• _PROBLEM DETAILS_
Give back, exactly and with nothing else, the lines running from the one that contains "pyramid shape in" to the end of the entries below; do not include pictures.

• _Data records_
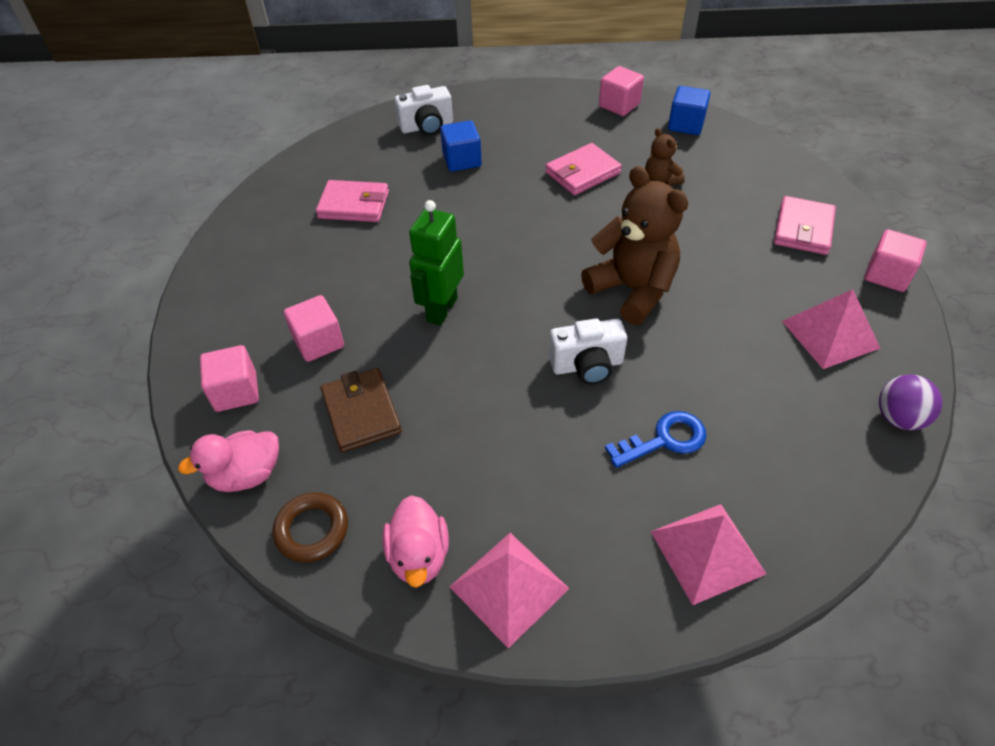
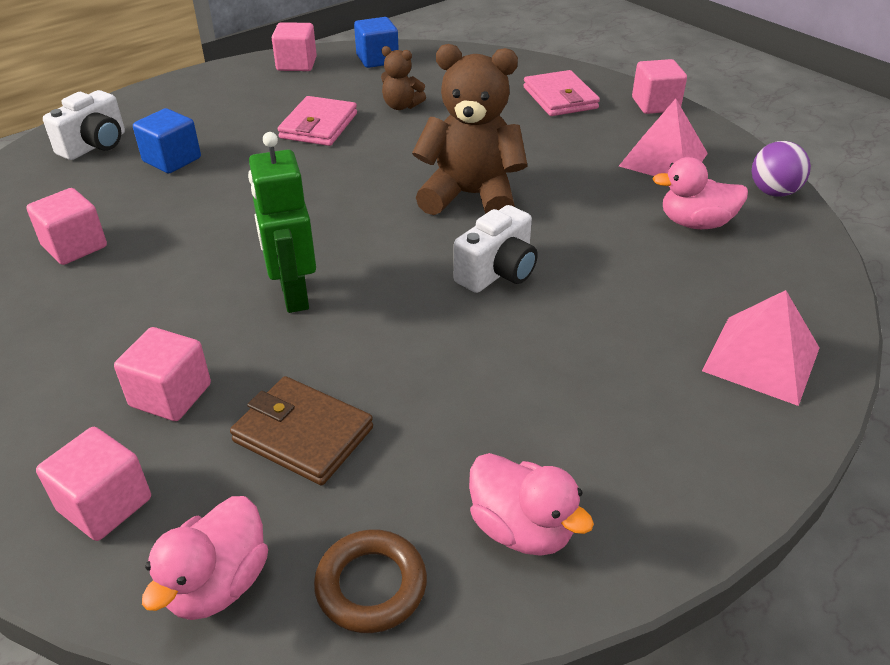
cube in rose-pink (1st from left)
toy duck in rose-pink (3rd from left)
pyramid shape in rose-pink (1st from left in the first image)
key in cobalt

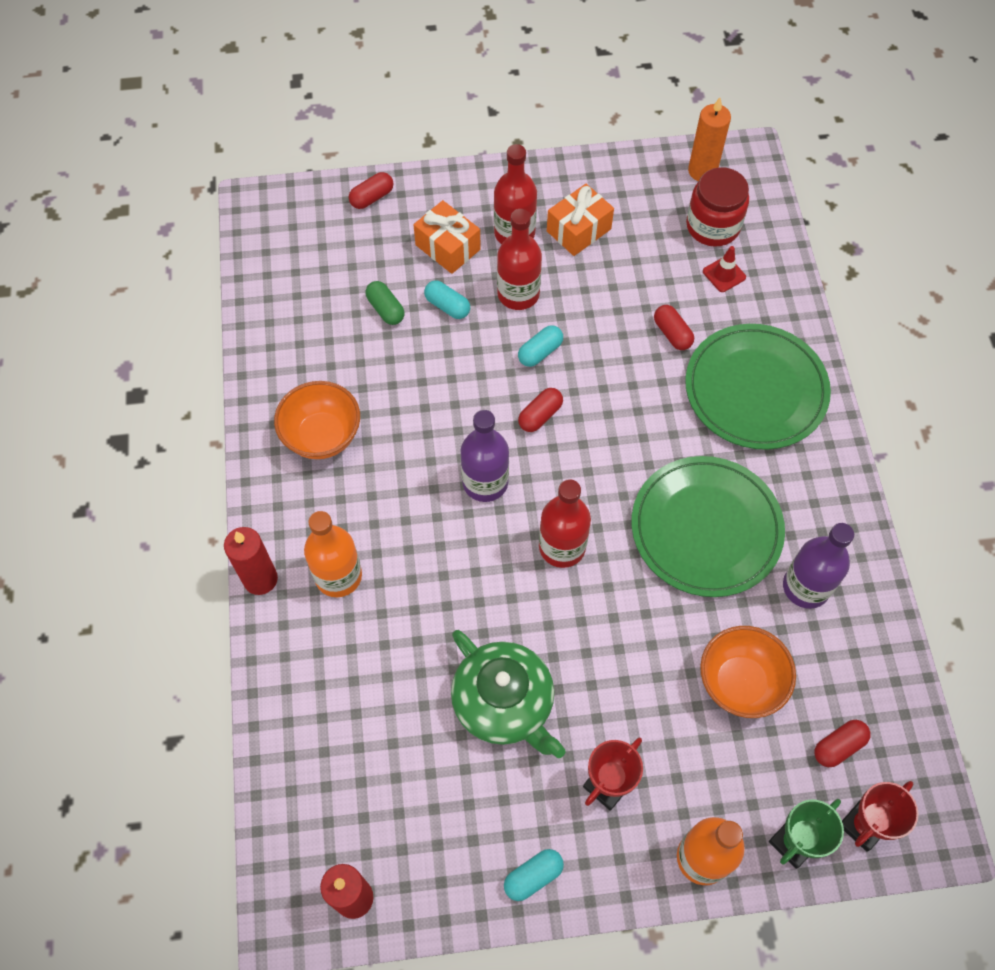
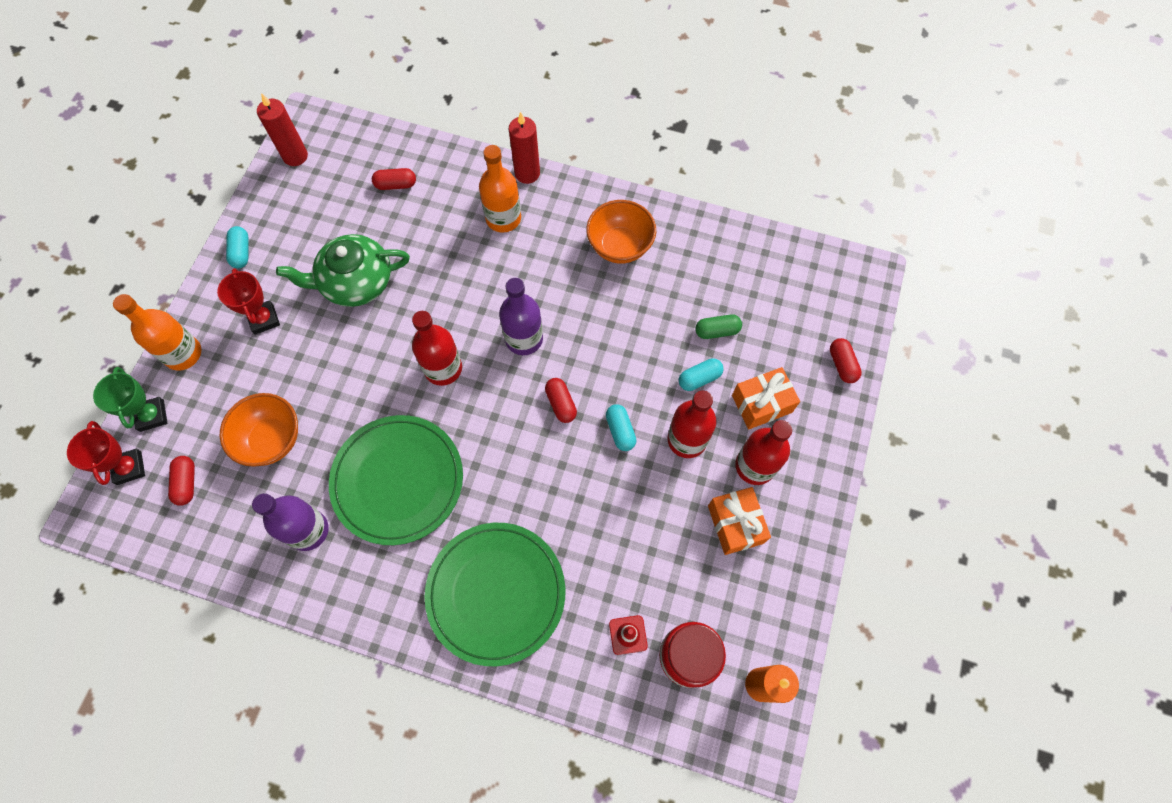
pill shape in scarlet (2nd from left)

• _REPLY TO THE EXERCISE_
pyramid shape in rose-pink (1st from left in the first image)
key in cobalt

pill shape in scarlet (2nd from left)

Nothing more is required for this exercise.